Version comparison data

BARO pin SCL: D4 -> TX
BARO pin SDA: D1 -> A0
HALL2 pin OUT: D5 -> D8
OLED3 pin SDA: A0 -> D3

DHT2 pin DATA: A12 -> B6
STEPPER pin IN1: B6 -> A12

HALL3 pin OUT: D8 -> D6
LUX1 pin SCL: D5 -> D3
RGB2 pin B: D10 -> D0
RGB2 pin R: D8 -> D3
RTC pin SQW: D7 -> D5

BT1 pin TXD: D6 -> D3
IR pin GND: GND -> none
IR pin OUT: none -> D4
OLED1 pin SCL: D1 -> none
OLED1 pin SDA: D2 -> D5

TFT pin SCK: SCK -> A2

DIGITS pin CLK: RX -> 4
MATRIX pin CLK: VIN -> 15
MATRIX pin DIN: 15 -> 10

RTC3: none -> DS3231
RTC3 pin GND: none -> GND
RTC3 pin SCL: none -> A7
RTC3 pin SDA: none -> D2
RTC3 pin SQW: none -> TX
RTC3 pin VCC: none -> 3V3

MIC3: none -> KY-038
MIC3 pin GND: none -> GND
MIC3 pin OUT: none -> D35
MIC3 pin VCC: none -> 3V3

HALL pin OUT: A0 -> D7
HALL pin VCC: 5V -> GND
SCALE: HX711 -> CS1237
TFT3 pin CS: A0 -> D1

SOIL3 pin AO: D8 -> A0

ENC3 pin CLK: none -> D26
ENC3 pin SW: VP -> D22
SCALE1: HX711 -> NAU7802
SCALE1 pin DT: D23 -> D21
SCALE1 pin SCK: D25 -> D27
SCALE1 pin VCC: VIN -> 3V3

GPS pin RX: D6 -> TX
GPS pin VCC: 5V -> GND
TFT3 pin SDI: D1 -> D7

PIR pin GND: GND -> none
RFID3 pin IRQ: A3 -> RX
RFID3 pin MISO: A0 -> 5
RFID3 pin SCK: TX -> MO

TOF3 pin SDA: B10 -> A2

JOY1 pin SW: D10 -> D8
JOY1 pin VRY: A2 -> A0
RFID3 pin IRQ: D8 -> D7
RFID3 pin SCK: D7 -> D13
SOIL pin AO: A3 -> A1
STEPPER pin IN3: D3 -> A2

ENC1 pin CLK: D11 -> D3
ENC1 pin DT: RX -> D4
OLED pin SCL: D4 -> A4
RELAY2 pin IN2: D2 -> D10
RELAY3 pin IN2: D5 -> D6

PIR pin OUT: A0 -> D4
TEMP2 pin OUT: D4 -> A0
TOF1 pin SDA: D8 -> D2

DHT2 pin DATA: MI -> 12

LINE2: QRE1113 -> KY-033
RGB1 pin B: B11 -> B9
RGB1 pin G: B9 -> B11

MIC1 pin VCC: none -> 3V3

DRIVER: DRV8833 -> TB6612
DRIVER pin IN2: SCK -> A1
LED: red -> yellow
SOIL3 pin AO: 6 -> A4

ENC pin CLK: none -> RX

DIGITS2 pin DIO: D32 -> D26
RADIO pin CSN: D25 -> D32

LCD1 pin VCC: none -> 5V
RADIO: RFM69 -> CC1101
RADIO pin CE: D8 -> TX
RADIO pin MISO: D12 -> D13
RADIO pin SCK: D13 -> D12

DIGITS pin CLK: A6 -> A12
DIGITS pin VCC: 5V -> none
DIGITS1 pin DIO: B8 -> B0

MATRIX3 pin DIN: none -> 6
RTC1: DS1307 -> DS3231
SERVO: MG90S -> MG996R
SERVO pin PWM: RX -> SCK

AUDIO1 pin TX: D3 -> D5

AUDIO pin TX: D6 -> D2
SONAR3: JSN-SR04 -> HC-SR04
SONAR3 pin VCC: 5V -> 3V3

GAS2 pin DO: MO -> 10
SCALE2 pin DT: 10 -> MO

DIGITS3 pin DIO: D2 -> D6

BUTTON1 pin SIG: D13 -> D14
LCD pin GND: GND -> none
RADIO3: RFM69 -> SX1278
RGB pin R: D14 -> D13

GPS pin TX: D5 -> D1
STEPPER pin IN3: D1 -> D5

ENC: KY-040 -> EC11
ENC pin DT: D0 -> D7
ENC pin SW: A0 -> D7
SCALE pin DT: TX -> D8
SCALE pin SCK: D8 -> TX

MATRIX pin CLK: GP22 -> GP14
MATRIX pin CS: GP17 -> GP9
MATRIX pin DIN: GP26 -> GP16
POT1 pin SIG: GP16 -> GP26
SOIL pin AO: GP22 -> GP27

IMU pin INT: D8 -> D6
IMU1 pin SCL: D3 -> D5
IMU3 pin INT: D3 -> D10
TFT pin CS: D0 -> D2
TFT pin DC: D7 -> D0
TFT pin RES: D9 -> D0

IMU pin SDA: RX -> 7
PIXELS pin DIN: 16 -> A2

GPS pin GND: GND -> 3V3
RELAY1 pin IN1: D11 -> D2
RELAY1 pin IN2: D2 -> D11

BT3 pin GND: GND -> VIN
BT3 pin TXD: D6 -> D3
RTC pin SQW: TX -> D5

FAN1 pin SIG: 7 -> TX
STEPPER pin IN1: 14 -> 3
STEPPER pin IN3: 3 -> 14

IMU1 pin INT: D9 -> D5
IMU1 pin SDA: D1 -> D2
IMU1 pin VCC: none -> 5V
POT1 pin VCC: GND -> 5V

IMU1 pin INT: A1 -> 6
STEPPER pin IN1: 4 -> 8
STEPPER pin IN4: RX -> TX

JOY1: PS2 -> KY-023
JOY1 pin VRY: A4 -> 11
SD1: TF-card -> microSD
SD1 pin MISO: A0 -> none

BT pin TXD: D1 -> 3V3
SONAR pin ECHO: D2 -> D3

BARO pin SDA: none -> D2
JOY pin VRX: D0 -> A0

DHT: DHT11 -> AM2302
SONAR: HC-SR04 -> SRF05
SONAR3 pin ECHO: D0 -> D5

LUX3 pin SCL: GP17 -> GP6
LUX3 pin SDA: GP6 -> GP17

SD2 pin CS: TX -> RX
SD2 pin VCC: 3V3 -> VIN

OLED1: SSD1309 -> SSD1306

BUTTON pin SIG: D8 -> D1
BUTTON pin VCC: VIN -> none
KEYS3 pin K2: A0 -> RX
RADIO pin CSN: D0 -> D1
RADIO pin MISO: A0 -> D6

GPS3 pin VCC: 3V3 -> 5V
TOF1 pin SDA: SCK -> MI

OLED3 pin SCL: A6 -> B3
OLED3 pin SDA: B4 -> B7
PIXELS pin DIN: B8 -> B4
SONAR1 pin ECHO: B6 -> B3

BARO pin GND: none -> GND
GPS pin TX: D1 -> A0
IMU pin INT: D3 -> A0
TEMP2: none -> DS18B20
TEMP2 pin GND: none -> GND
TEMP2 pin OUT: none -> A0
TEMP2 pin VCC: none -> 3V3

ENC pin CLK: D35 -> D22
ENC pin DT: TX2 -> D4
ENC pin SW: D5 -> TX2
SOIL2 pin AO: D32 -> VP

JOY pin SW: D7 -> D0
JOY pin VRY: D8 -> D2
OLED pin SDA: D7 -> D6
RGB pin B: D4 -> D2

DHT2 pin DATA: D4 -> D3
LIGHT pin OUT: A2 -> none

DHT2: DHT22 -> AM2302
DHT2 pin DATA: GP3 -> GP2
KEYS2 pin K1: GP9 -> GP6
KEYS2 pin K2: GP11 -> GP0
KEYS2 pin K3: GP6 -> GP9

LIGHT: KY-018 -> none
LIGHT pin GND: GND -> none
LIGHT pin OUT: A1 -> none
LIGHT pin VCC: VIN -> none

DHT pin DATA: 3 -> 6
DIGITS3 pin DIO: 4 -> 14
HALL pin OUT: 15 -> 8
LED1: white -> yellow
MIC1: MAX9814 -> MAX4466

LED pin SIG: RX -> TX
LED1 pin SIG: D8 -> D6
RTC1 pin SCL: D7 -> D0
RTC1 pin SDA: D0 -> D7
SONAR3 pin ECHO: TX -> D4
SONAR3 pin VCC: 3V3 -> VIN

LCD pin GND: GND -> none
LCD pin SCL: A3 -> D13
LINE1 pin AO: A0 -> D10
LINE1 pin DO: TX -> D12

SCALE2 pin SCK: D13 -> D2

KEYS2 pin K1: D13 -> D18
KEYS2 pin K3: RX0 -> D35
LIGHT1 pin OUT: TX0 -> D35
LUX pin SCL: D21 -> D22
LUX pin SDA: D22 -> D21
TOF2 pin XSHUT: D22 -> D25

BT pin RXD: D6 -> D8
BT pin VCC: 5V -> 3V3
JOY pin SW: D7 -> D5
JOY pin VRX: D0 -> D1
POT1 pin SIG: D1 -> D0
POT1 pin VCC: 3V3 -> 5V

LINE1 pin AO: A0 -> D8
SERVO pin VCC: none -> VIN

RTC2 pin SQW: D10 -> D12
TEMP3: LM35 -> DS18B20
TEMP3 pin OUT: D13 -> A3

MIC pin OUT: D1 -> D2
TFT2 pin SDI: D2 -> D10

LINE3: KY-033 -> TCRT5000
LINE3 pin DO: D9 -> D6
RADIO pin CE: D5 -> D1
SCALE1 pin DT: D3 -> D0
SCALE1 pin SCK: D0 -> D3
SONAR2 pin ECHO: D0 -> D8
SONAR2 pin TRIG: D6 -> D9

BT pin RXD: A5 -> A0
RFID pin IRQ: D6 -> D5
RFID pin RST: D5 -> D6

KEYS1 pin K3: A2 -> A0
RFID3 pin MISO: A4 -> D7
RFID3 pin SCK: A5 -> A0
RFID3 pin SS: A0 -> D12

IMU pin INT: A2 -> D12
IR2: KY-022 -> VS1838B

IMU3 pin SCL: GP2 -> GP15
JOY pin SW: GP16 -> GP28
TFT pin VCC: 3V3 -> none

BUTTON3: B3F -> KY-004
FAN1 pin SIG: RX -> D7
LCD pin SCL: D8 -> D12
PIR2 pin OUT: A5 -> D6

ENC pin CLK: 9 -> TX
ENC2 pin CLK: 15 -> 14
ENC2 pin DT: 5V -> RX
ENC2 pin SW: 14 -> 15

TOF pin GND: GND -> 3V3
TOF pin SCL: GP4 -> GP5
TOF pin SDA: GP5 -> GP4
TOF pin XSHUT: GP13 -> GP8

▶ _Problem requirements_: All that is wanted is an exact copy of the lines above from the one with "KEYS2 pin K2: GP11 -> GP0" through the one with "TOF pin SDA: GP5 -> GP4", with both ends included.

▶ _Output below_:
KEYS2 pin K2: GP11 -> GP0
KEYS2 pin K3: GP6 -> GP9

LIGHT: KY-018 -> none
LIGHT pin GND: GND -> none
LIGHT pin OUT: A1 -> none
LIGHT pin VCC: VIN -> none

DHT pin DATA: 3 -> 6
DIGITS3 pin DIO: 4 -> 14
HALL pin OUT: 15 -> 8
LED1: white -> yellow
MIC1: MAX9814 -> MAX4466

LED pin SIG: RX -> TX
LED1 pin SIG: D8 -> D6
RTC1 pin SCL: D7 -> D0
RTC1 pin SDA: D0 -> D7
SONAR3 pin ECHO: TX -> D4
SONAR3 pin VCC: 3V3 -> VIN

LCD pin GND: GND -> none
LCD pin SCL: A3 -> D13
LINE1 pin AO: A0 -> D10
LINE1 pin DO: TX -> D12

SCALE2 pin SCK: D13 -> D2

KEYS2 pin K1: D13 -> D18
KEYS2 pin K3: RX0 -> D35
LIGHT1 pin OUT: TX0 -> D35
LUX pin SCL: D21 -> D22
LUX pin SDA: D22 -> D21
TOF2 pin XSHUT: D22 -> D25

BT pin RXD: D6 -> D8
BT pin VCC: 5V -> 3V3
JOY pin SW: D7 -> D5
JOY pin VRX: D0 -> D1
POT1 pin SIG: D1 -> D0
POT1 pin VCC: 3V3 -> 5V

LINE1 pin AO: A0 -> D8
SERVO pin VCC: none -> VIN

RTC2 pin SQW: D10 -> D12
TEMP3: LM35 -> DS18B20
TEMP3 pin OUT: D13 -> A3

MIC pin OUT: D1 -> D2
TFT2 pin SDI: D2 -> D10

LINE3: KY-033 -> TCRT5000
LINE3 pin DO: D9 -> D6
RADIO pin CE: D5 -> D1
SCALE1 pin DT: D3 -> D0
SCALE1 pin SCK: D0 -> D3
SONAR2 pin ECHO: D0 -> D8
SONAR2 pin TRIG: D6 -> D9

BT pin RXD: A5 -> A0
RFID pin IRQ: D6 -> D5
RFID pin RST: D5 -> D6

KEYS1 pin K3: A2 -> A0
RFID3 pin MISO: A4 -> D7
RFID3 pin SCK: A5 -> A0
RFID3 pin SS: A0 -> D12

IMU pin INT: A2 -> D12
IR2: KY-022 -> VS1838B

IMU3 pin SCL: GP2 -> GP15
JOY pin SW: GP16 -> GP28
TFT pin VCC: 3V3 -> none

BUTTON3: B3F -> KY-004
FAN1 pin SIG: RX -> D7
LCD pin SCL: D8 -> D12
PIR2 pin OUT: A5 -> D6

ENC pin CLK: 9 -> TX
ENC2 pin CLK: 15 -> 14
ENC2 pin DT: 5V -> RX
ENC2 pin SW: 14 -> 15

TOF pin GND: GND -> 3V3
TOF pin SCL: GP4 -> GP5
TOF pin SDA: GP5 -> GP4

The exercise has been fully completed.